Problem requirements |
Restrict the output to the lines below starting at the one that contains "BT3 pin RXD: D4 -> none" and ending at the one that contains "DRIVER2 pin IN2: A5 -> D5", and restate them word for word, both ends included.

Data provided |
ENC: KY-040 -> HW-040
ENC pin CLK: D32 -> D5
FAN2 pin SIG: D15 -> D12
==
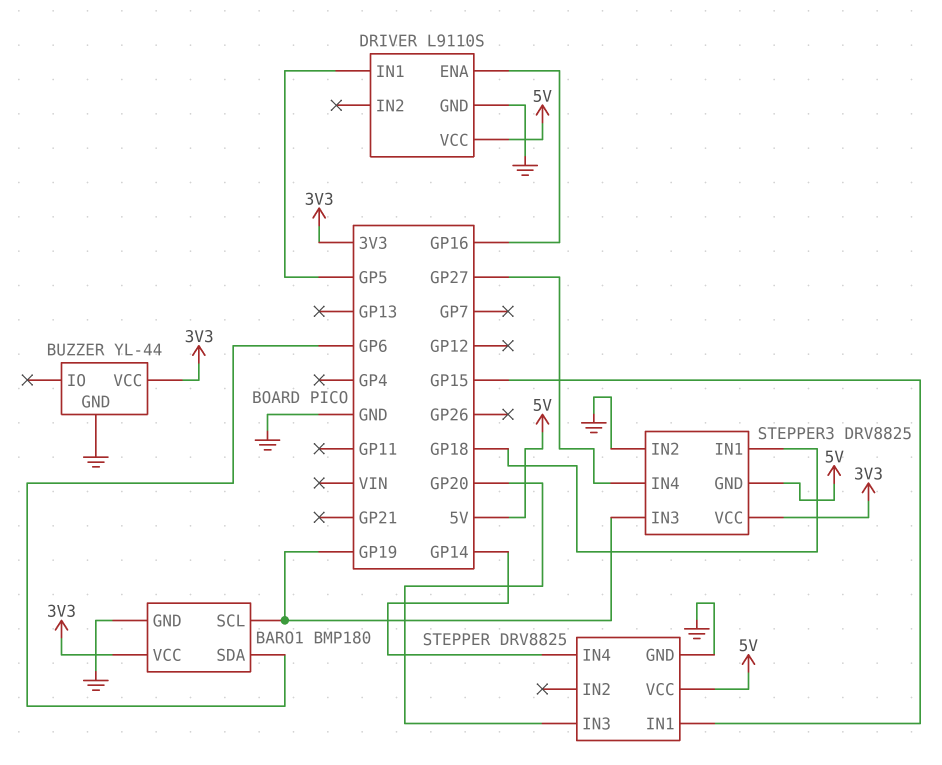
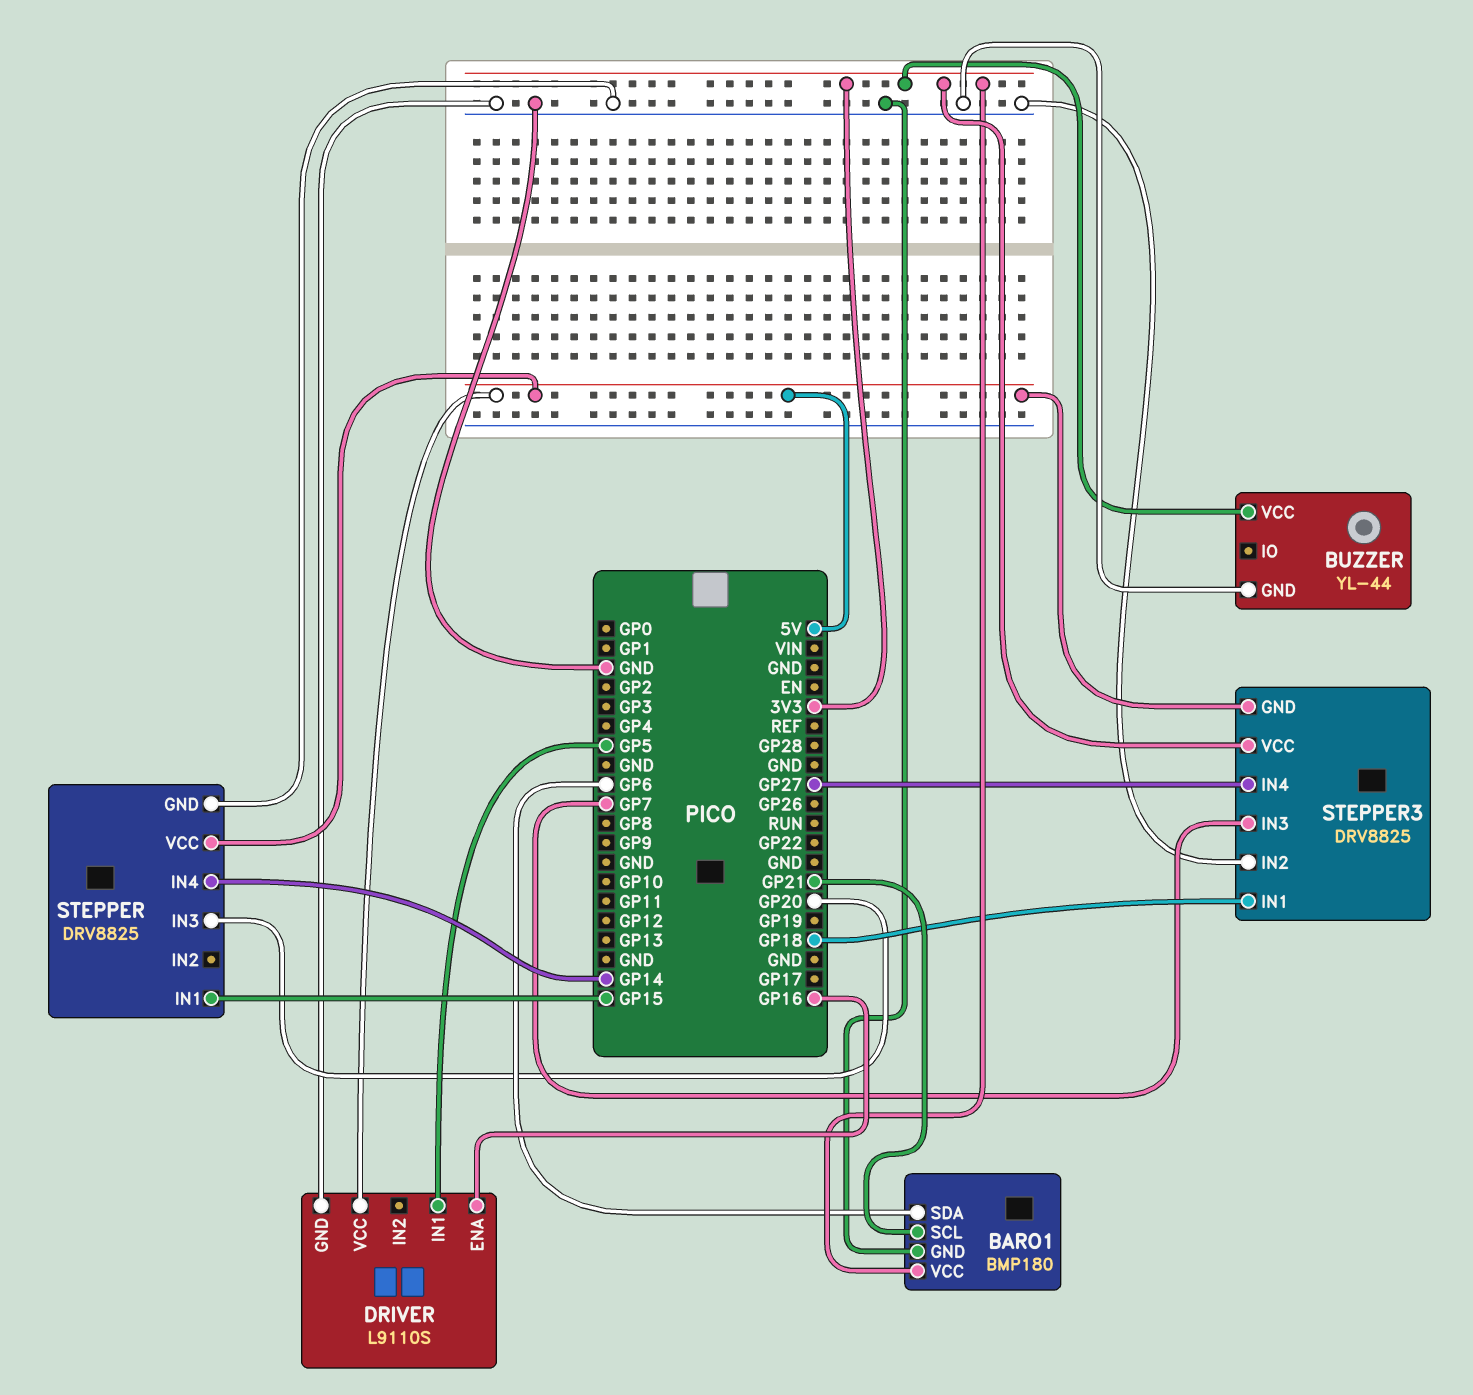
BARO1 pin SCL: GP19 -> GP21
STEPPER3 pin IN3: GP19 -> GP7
--
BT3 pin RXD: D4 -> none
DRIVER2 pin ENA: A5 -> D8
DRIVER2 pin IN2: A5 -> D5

Answer to the problem |
BT3 pin RXD: D4 -> none
DRIVER2 pin ENA: A5 -> D8
DRIVER2 pin IN2: A5 -> D5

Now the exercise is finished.